» **How to complete this task**
Below are records; count how many of their lines contain the word "pink" and give the number alone.

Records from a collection

Segment Open

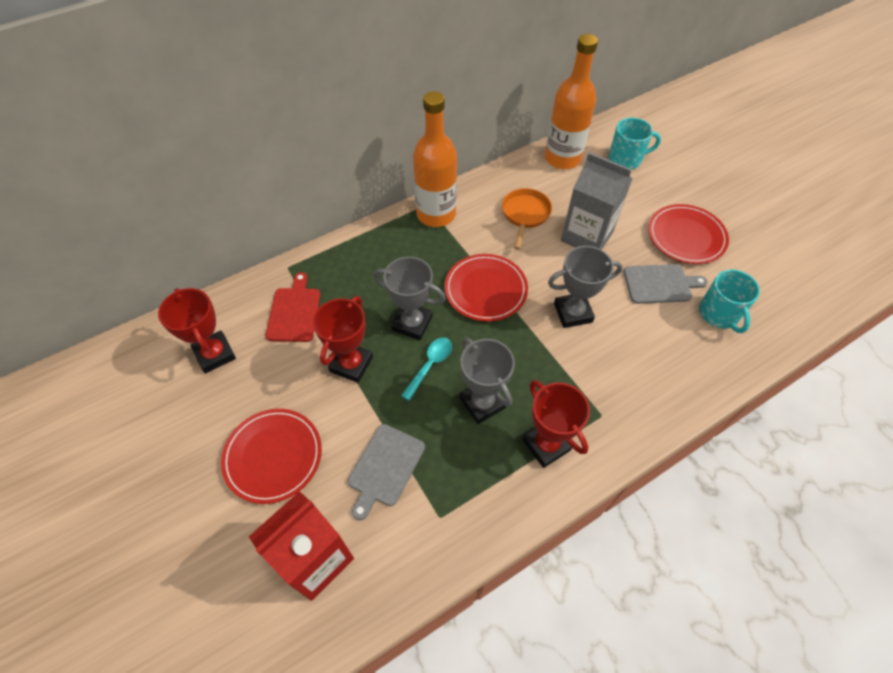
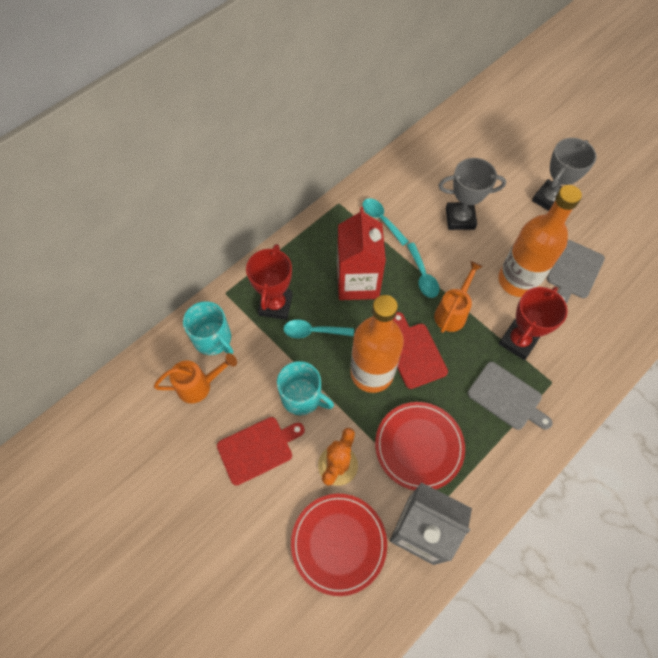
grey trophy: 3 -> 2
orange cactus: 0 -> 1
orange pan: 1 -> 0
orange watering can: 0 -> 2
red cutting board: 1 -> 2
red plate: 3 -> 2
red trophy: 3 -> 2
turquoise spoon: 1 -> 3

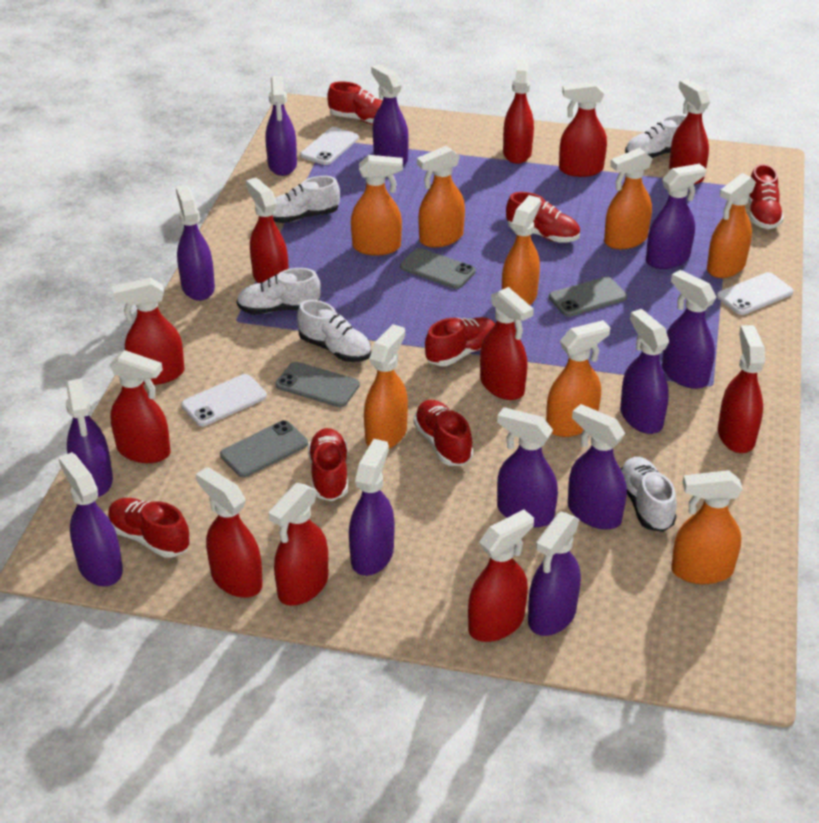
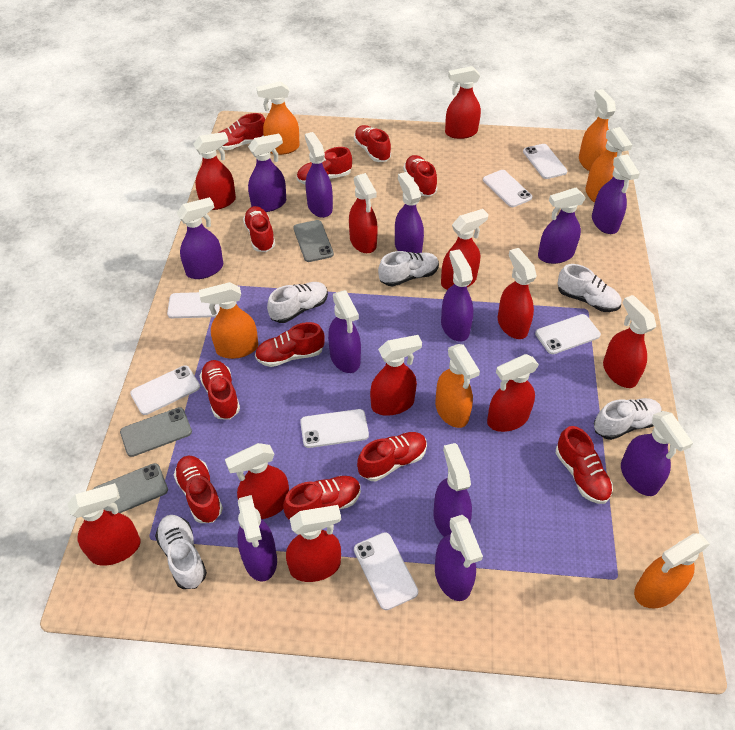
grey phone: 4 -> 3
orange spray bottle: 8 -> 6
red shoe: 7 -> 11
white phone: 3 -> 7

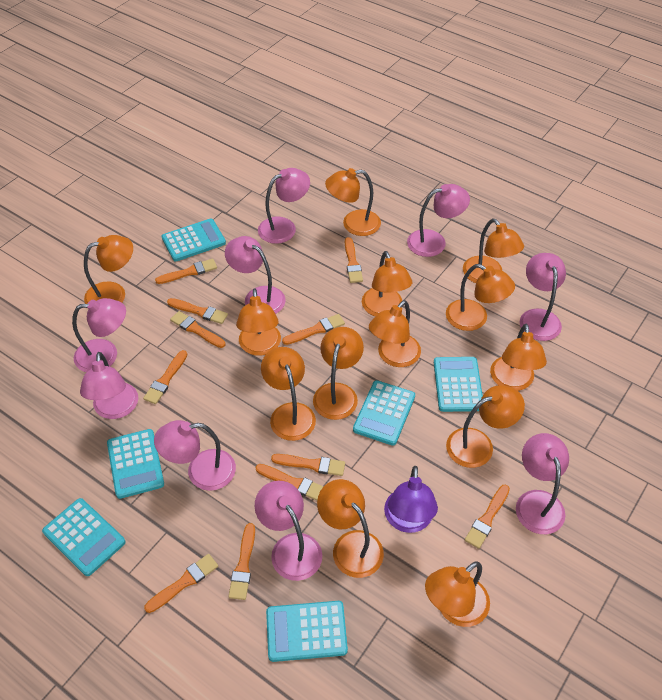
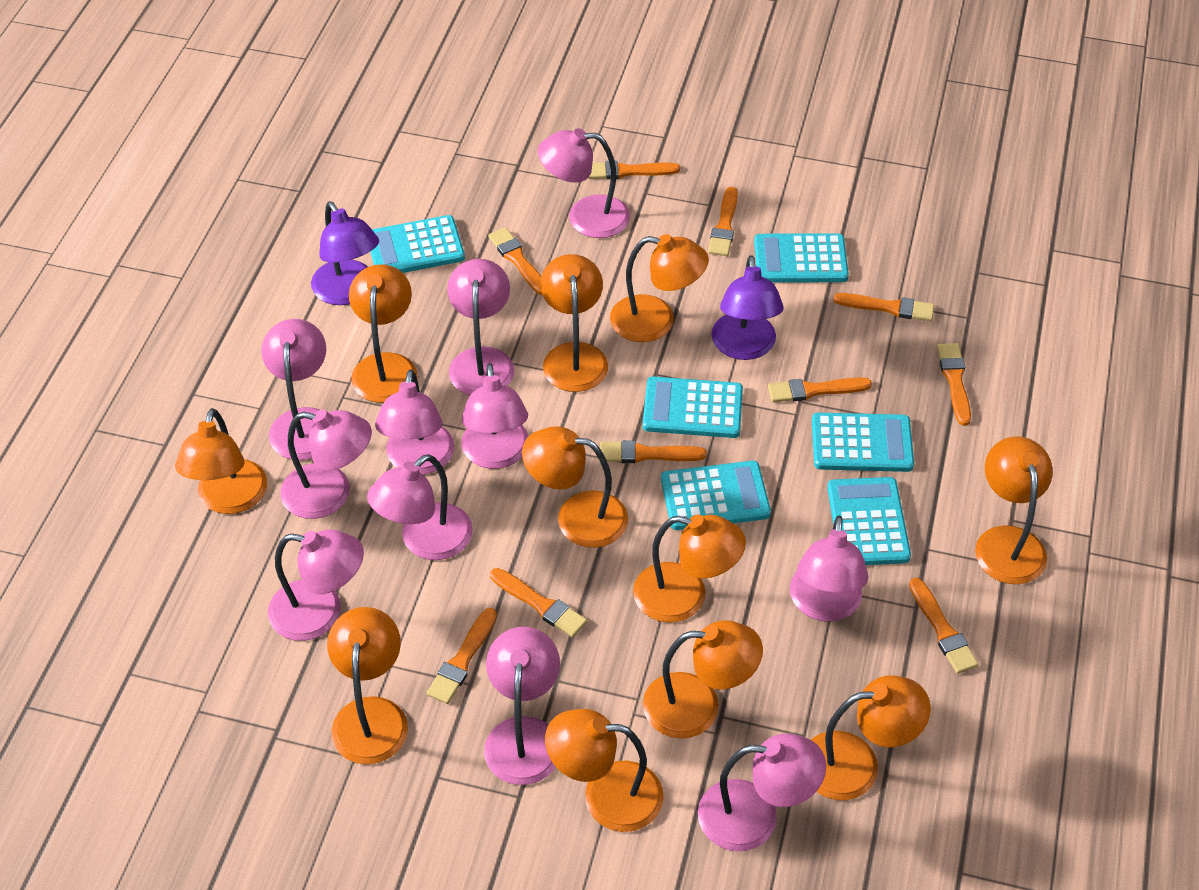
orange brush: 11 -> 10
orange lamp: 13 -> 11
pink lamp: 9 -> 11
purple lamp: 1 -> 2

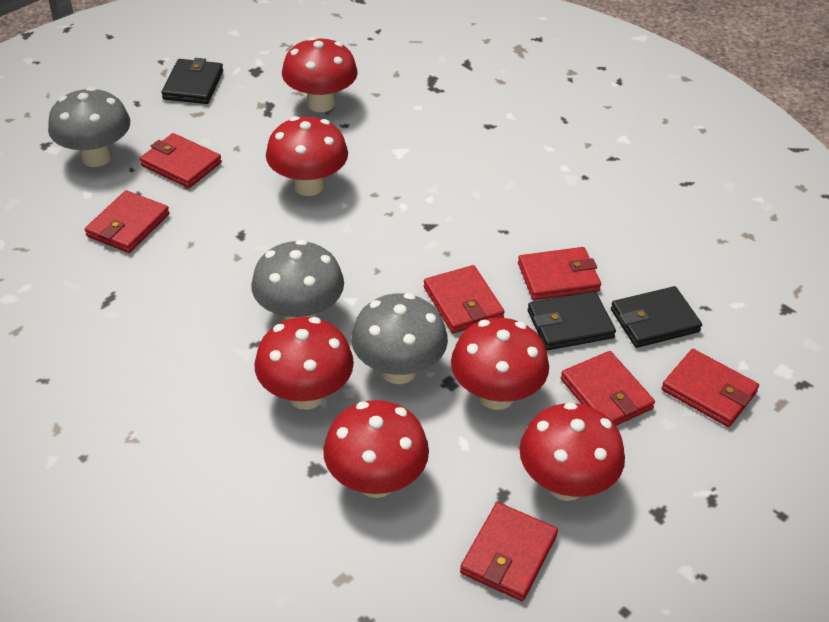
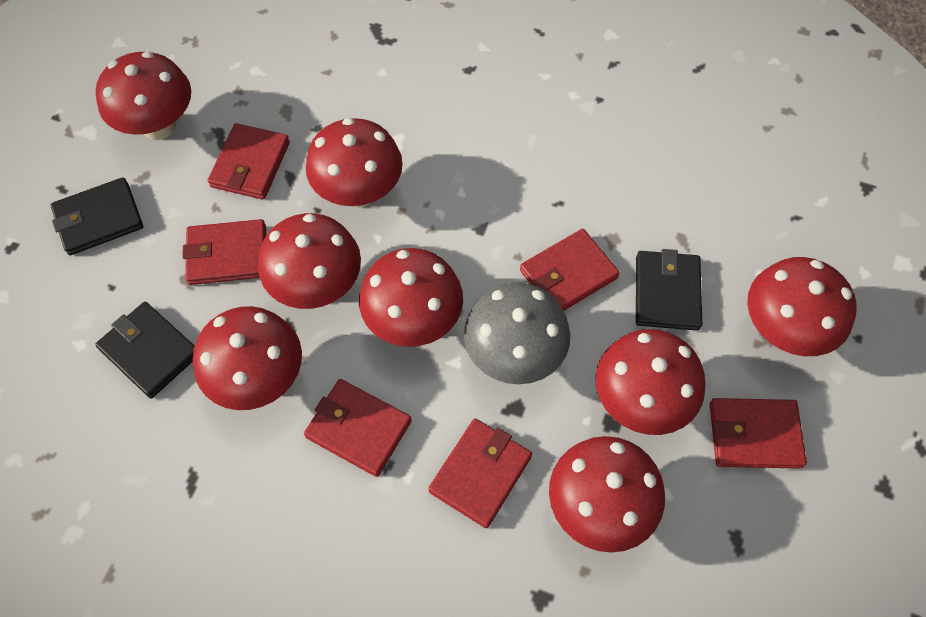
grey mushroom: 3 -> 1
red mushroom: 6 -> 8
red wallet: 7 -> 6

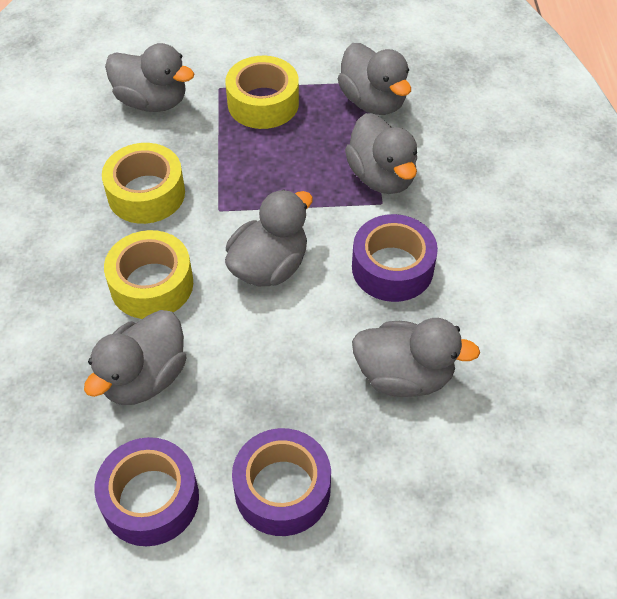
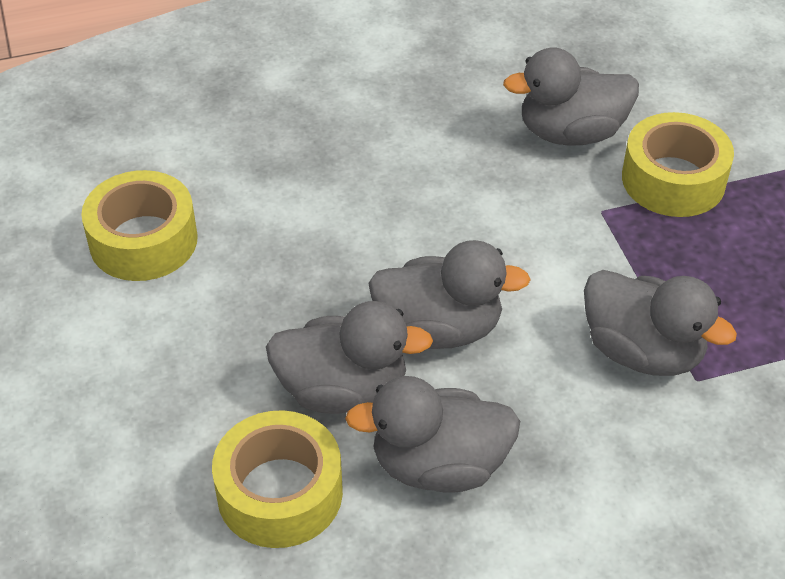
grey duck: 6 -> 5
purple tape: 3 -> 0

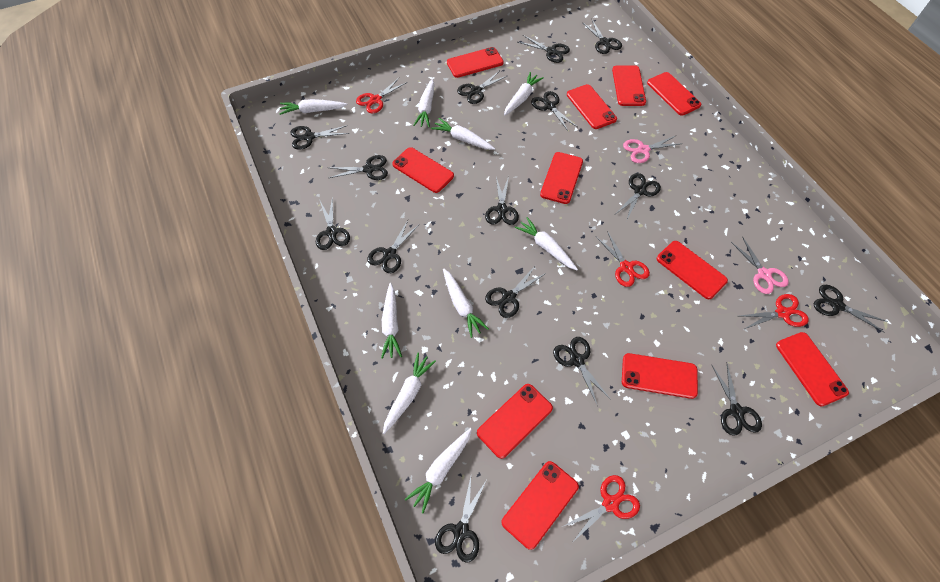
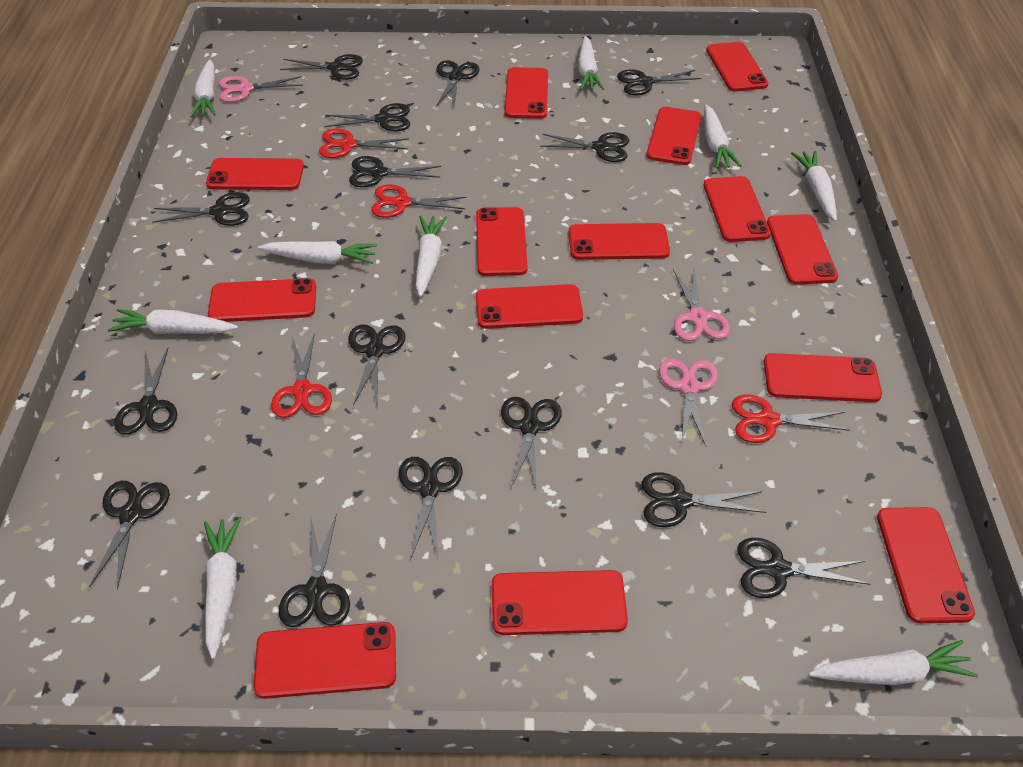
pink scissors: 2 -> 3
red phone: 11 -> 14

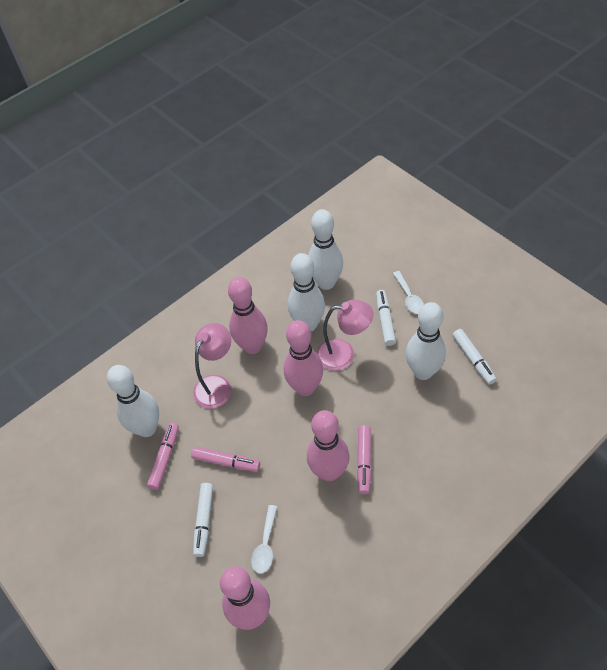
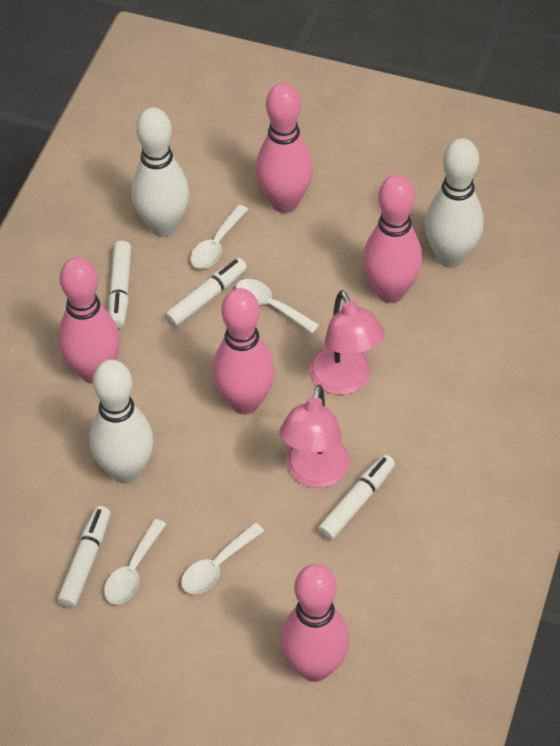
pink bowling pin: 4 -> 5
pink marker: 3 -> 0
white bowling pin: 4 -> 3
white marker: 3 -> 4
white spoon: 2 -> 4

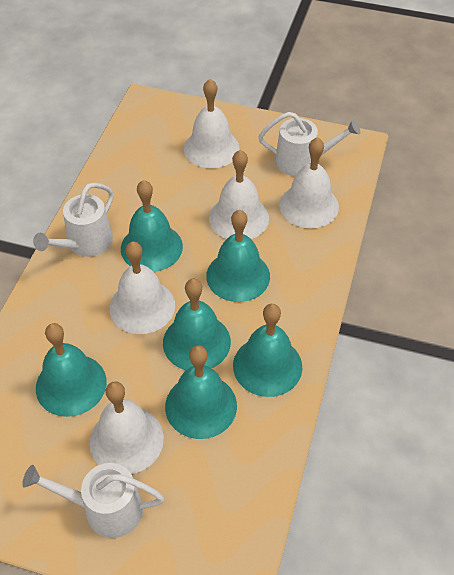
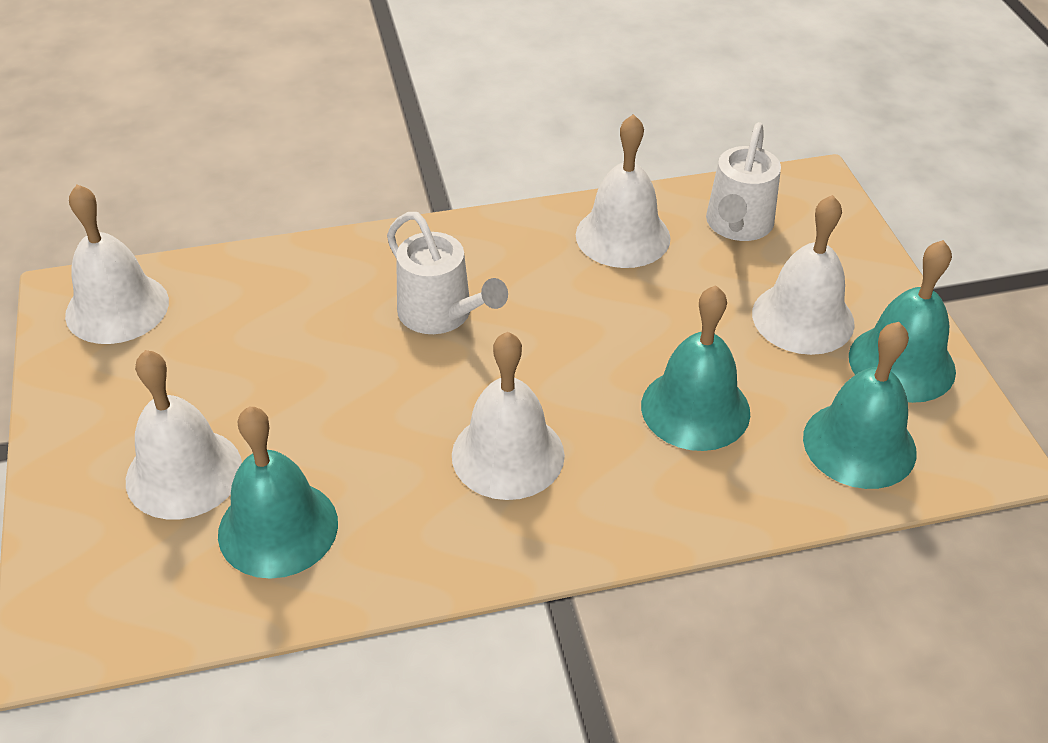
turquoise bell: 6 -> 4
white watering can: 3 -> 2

Segment Closed

» **Reply to the task**
4